TO DO:
Beginning with the first line of the data below, set down each line exactly through the line that contains "white screwdriver [518,126,539,179]".

SUPPLIED MATERIAL:
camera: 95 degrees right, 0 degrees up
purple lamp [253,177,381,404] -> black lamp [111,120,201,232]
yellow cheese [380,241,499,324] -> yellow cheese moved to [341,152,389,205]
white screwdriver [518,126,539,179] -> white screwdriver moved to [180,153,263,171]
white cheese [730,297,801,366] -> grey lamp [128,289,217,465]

ANSWER BOX:
camera: 95 degrees right, 0 degrees up
purple lamp [253,177,381,404] -> black lamp [111,120,201,232]
yellow cheese [380,241,499,324] -> yellow cheese moved to [341,152,389,205]
white screwdriver [518,126,539,179] -> white screwdriver moved to [180,153,263,171]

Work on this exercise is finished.